BEGIN Entries provided

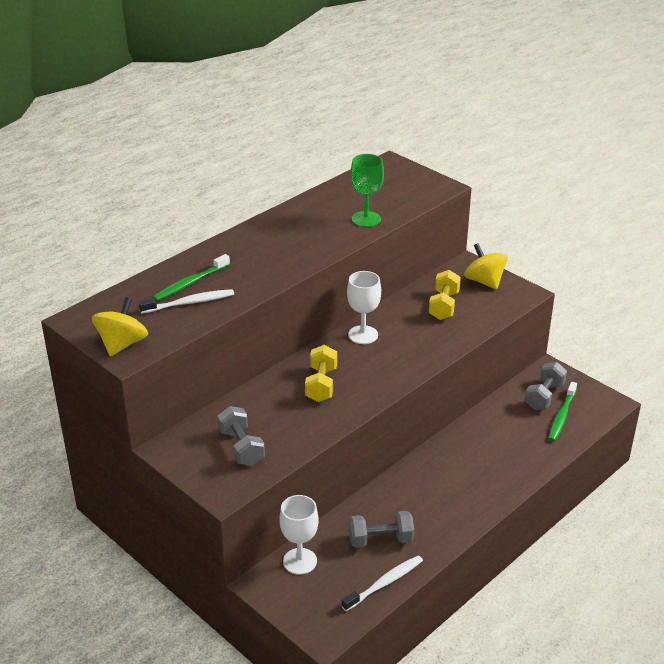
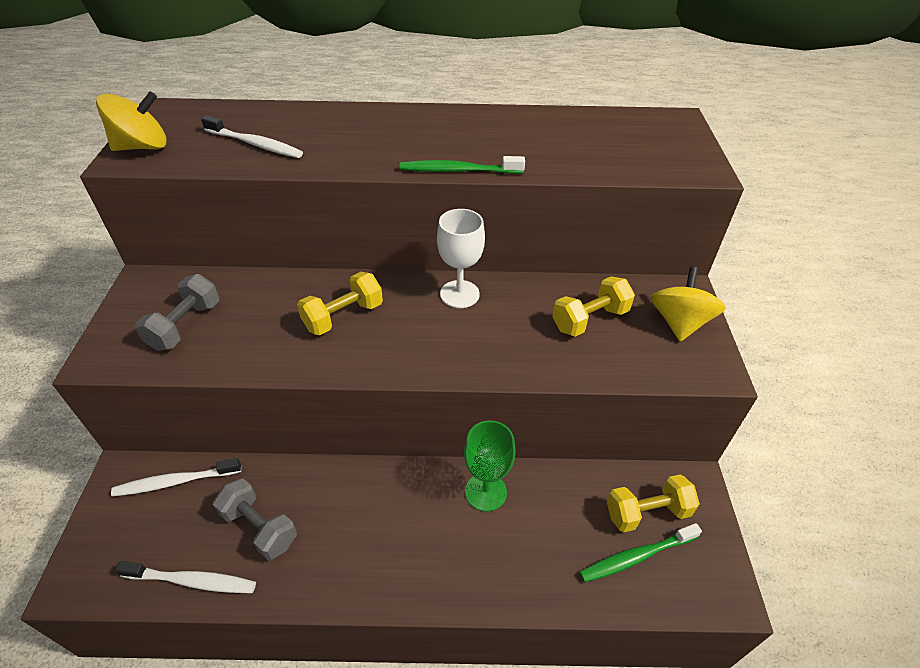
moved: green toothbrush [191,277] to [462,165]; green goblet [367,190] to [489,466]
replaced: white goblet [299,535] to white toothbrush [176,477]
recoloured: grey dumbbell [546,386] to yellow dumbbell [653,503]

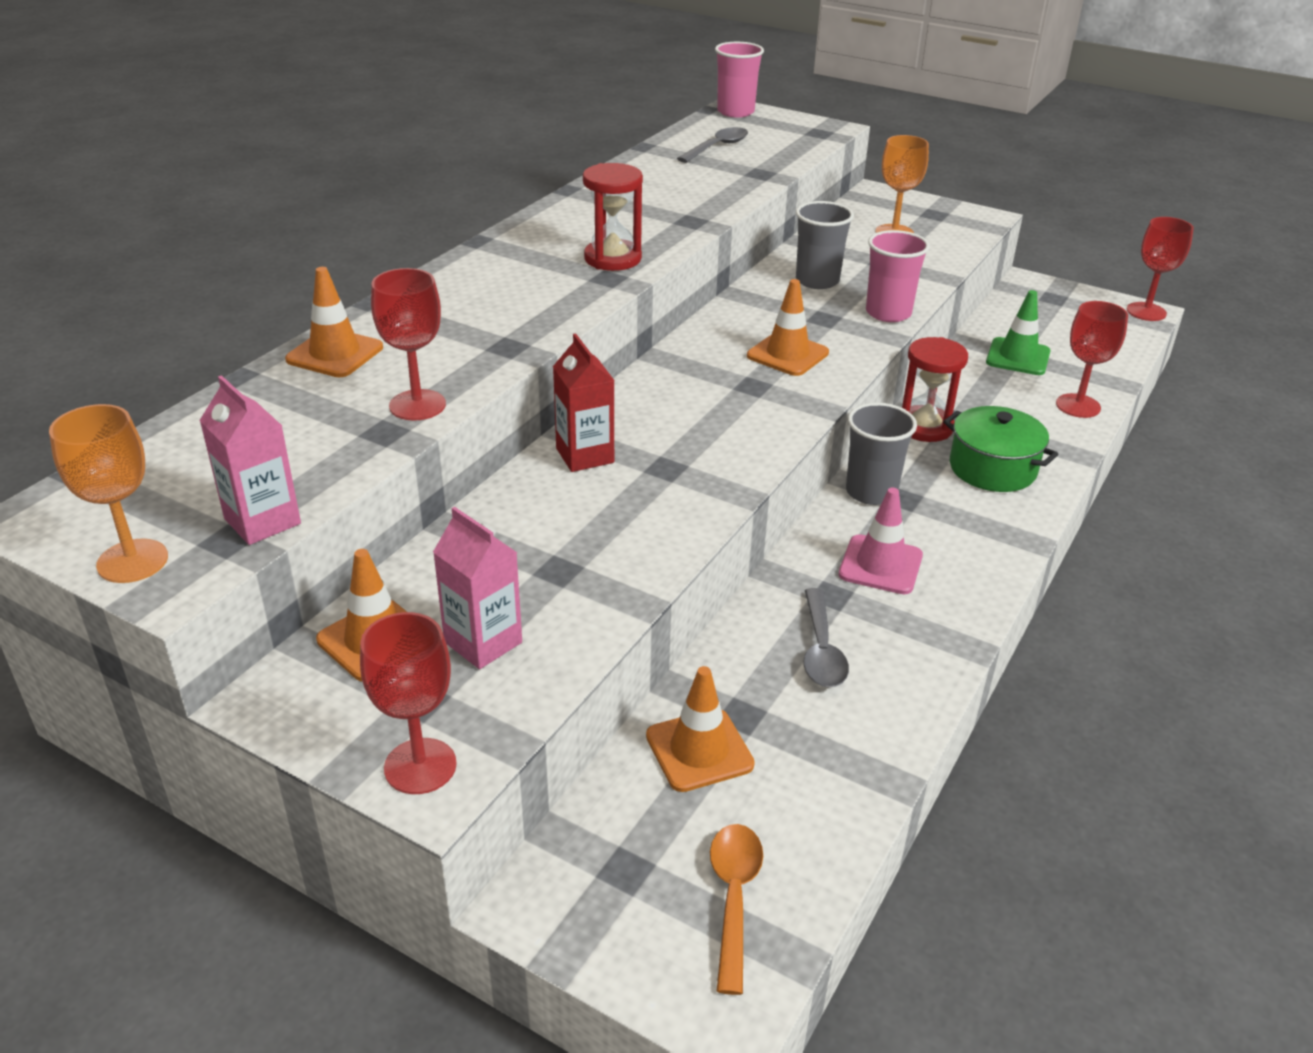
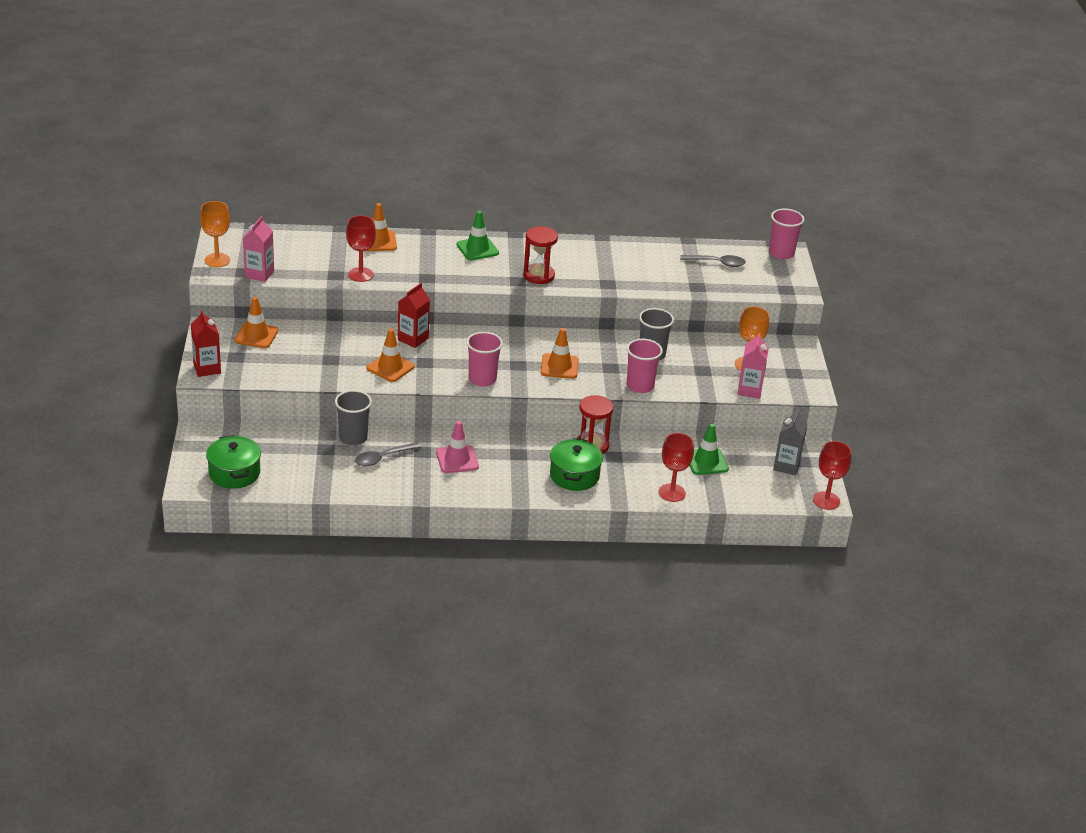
added: green traffic cone [477,235]; pink cup [484,359]; grey carton [790,442]
moved: pink carton [477,588] to [753,366]; orange traffic cone [700,729] to [390,355]; grey cup [881,454] to [353,417]
replaced: red goblet [408,703] to red carton [206,343]; orange spoon [736,909] to green pot [233,462]

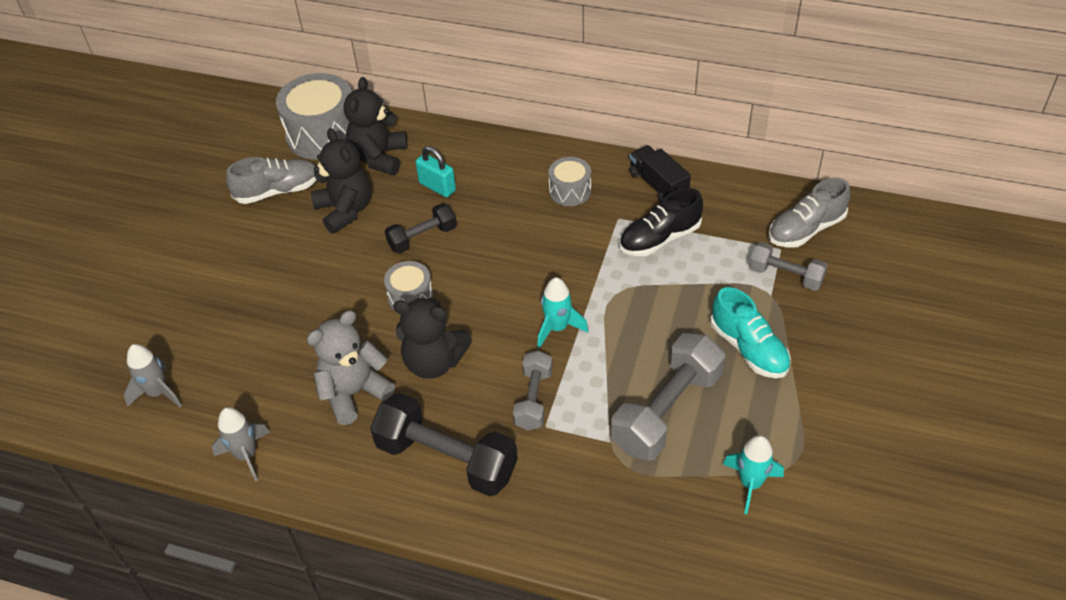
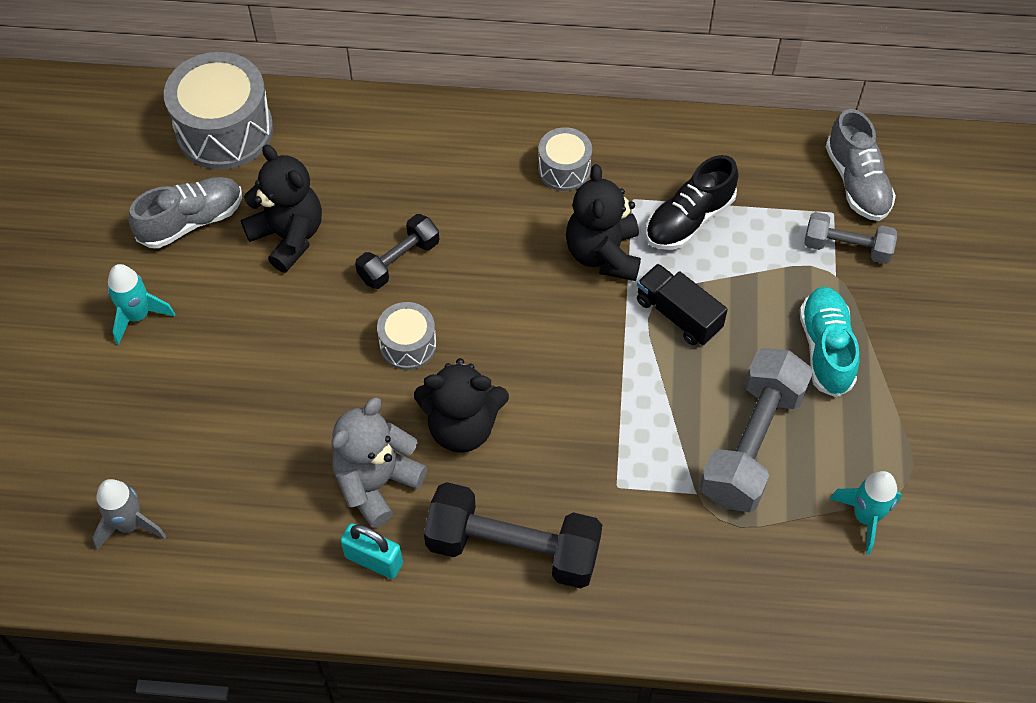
removed: grey rocket [241,444]; grey dumbbell [533,390]
moved: black teddy bear [376,126] to [603,222]; turquoise padlock [436,172] to [371,551]; turquoise rocket [562,312] to [141,304]; black truck [660,174] to [682,304]
turned: turquoise shoe [750,332] = [829,342] 135 degrees counterclockwise; grey shoe [809,213] = [860,165] 60 degrees counterclockwise

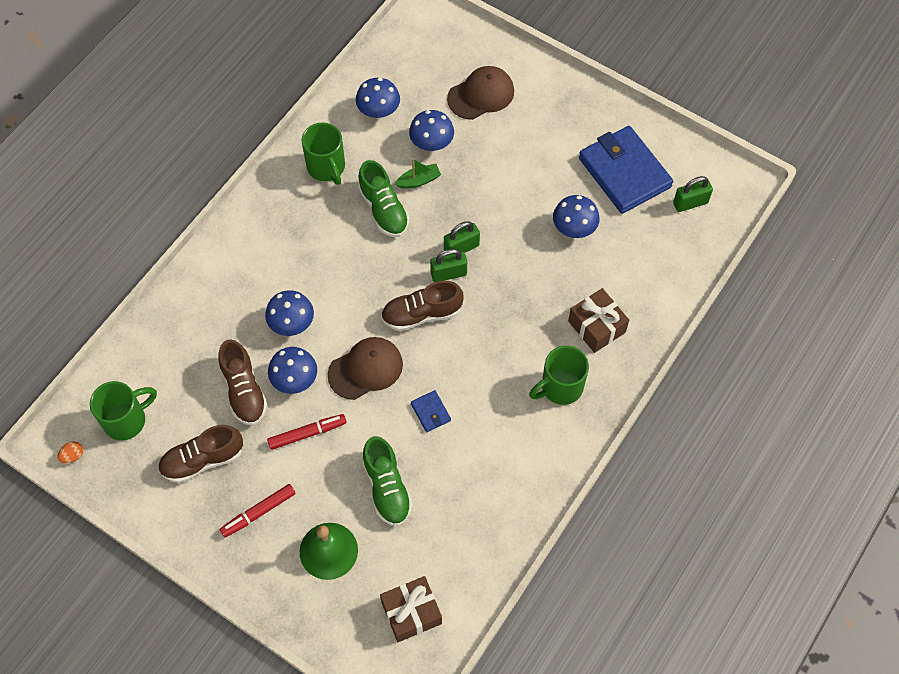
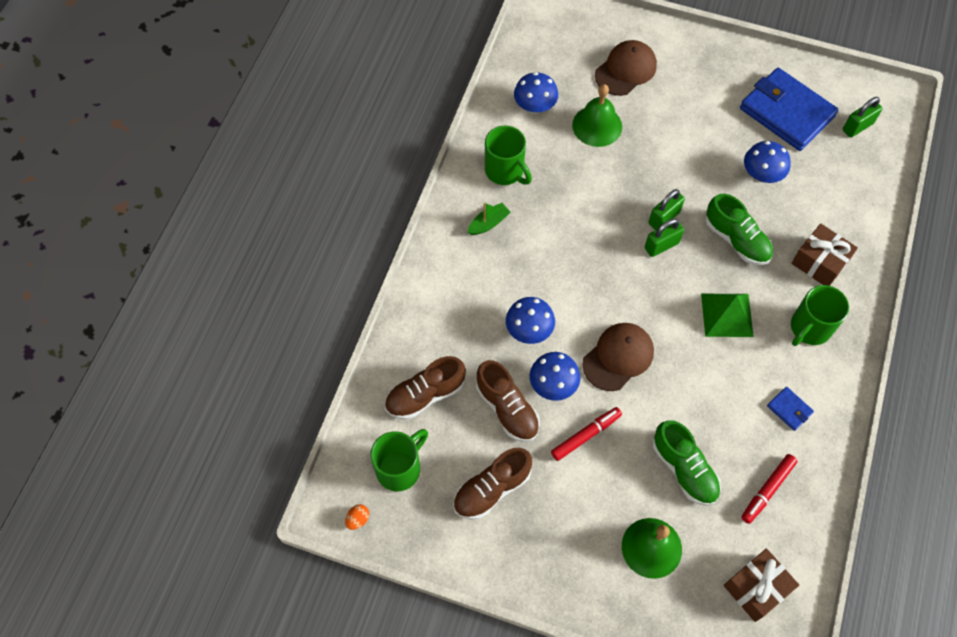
added: green pyramid [727,315]
moved: red marker [258,510] to [769,489]; green shoe [384,198] to [739,229]; brown shoe [422,306] to [425,388]; green boat [418,173] to [489,219]; blue wallet [431,411] to [790,409]
replaced: blue mushroom [431,130] to green bell [597,115]

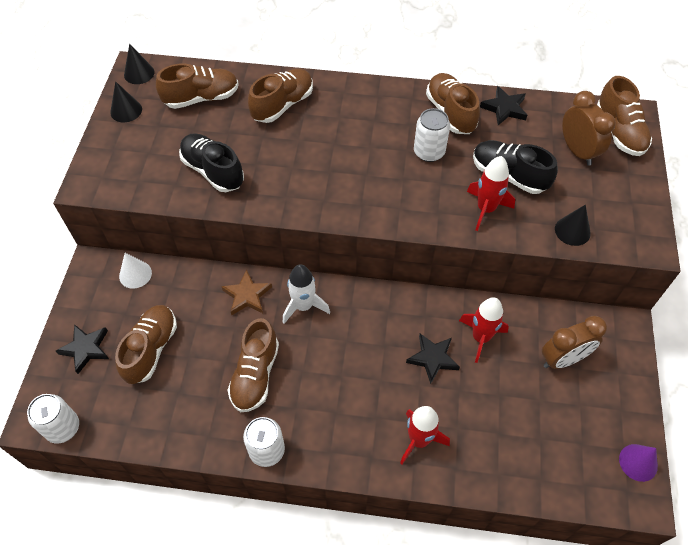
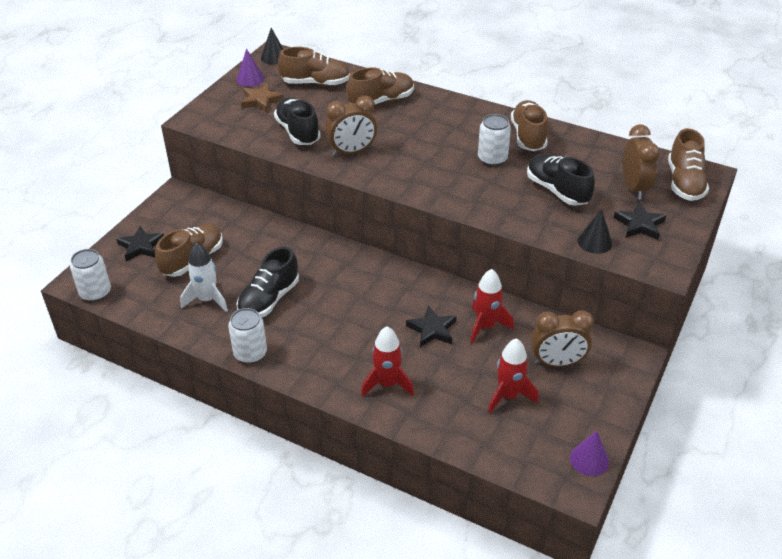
removed: white cone [135,271]
added: brown clock [351,126]
moved: brown star [246,292] to [262,97]; white rocket [306,294] to [204,277]; red rocket [491,193] to [513,375]; black star [503,105] to [640,221]
recoloured: black cone [126,101] to purple cone [250,67]; brown shoe [253,365] to black shoe [268,282]

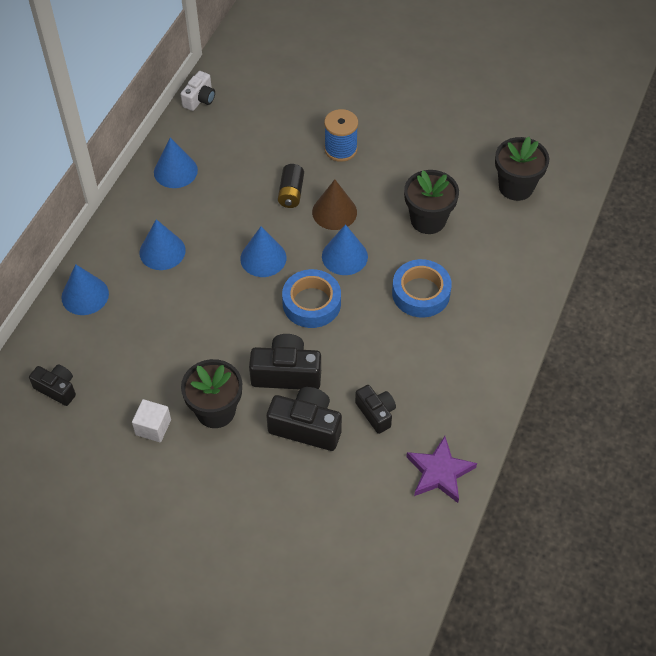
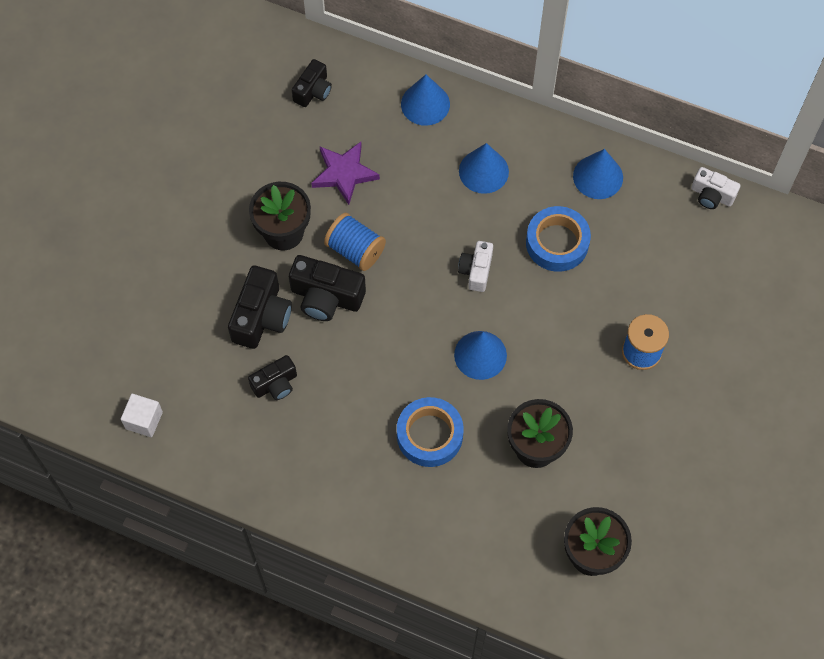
removed: black battery [291,186]; brown cone [334,204]
added: blue spool [355,242]
moved: white cube [151,421] to [142,415]; blue tape [311,298] to [558,239]; purple star [441,469] to [345,173]
replaced: blue cone [263,252] to white camera [475,266]
turned: black camera [285,361] = [327,288] 105 degrees clockwise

END Entries provided

Pictures do not go in the copy. Write out exactly the lines from the line containing "replaced: white goblet" through the last line of the listing.

replaced: white goblet [299,535] to white toothbrush [176,477]
recoloured: grey dumbbell [546,386] to yellow dumbbell [653,503]

added: green traffic cone [477,235]; pink cup [484,359]; grey carton [790,442]
moved: pink carton [477,588] to [753,366]; orange traffic cone [700,729] to [390,355]; grey cup [881,454] to [353,417]
replaced: red goblet [408,703] to red carton [206,343]; orange spoon [736,909] to green pot [233,462]

removed: grey rocket [241,444]; grey dumbbell [533,390]
moved: black teddy bear [376,126] to [603,222]; turquoise padlock [436,172] to [371,551]; turquoise rocket [562,312] to [141,304]; black truck [660,174] to [682,304]
turned: turquoise shoe [750,332] = [829,342] 135 degrees counterclockwise; grey shoe [809,213] = [860,165] 60 degrees counterclockwise

added: green pyramid [727,315]
moved: red marker [258,510] to [769,489]; green shoe [384,198] to [739,229]; brown shoe [422,306] to [425,388]; green boat [418,173] to [489,219]; blue wallet [431,411] to [790,409]
replaced: blue mushroom [431,130] to green bell [597,115]

removed: white cone [135,271]
added: brown clock [351,126]
moved: brown star [246,292] to [262,97]; white rocket [306,294] to [204,277]; red rocket [491,193] to [513,375]; black star [503,105] to [640,221]
recoloured: black cone [126,101] to purple cone [250,67]; brown shoe [253,365] to black shoe [268,282]

removed: black battery [291,186]; brown cone [334,204]
added: blue spool [355,242]
moved: white cube [151,421] to [142,415]; blue tape [311,298] to [558,239]; purple star [441,469] to [345,173]
replaced: blue cone [263,252] to white camera [475,266]
turned: black camera [285,361] = [327,288] 105 degrees clockwise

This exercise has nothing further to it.